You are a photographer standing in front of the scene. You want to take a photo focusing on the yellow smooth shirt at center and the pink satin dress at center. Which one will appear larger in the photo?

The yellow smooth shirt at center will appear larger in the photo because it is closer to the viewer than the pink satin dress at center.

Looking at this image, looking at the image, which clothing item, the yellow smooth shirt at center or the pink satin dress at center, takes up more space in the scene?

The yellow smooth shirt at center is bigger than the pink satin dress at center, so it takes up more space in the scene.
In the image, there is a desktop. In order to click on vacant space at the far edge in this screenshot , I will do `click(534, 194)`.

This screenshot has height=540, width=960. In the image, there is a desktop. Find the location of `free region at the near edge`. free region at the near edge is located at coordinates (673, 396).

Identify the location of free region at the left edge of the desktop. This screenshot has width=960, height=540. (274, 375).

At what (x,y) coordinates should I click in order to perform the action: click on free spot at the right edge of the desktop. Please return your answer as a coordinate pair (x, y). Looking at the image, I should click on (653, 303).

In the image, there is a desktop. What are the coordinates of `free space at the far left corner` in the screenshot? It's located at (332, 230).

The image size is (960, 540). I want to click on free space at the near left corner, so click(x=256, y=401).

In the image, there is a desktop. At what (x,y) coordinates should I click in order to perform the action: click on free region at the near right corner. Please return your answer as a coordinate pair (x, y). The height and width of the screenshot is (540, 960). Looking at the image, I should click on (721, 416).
###
▸ **Task goal**: Please copy every one of the lines above word for word, leaving nothing out.

▸ **Solved exercise**:
You are a photographer standing in front of the scene. You want to take a photo focusing on the yellow smooth shirt at center and the pink satin dress at center. Which one will appear larger in the photo?

The yellow smooth shirt at center will appear larger in the photo because it is closer to the viewer than the pink satin dress at center.

Looking at this image, looking at the image, which clothing item, the yellow smooth shirt at center or the pink satin dress at center, takes up more space in the scene?

The yellow smooth shirt at center is bigger than the pink satin dress at center, so it takes up more space in the scene.
In the image, there is a desktop. In order to click on vacant space at the far edge in this screenshot , I will do `click(534, 194)`.

This screenshot has height=540, width=960. In the image, there is a desktop. Find the location of `free region at the near edge`. free region at the near edge is located at coordinates (673, 396).

Identify the location of free region at the left edge of the desktop. This screenshot has width=960, height=540. (274, 375).

At what (x,y) coordinates should I click in order to perform the action: click on free spot at the right edge of the desktop. Please return your answer as a coordinate pair (x, y). Looking at the image, I should click on (653, 303).

In the image, there is a desktop. What are the coordinates of `free space at the far left corner` in the screenshot? It's located at (332, 230).

The image size is (960, 540). I want to click on free space at the near left corner, so click(x=256, y=401).

In the image, there is a desktop. At what (x,y) coordinates should I click in order to perform the action: click on free region at the near right corner. Please return your answer as a coordinate pair (x, y). The height and width of the screenshot is (540, 960). Looking at the image, I should click on (721, 416).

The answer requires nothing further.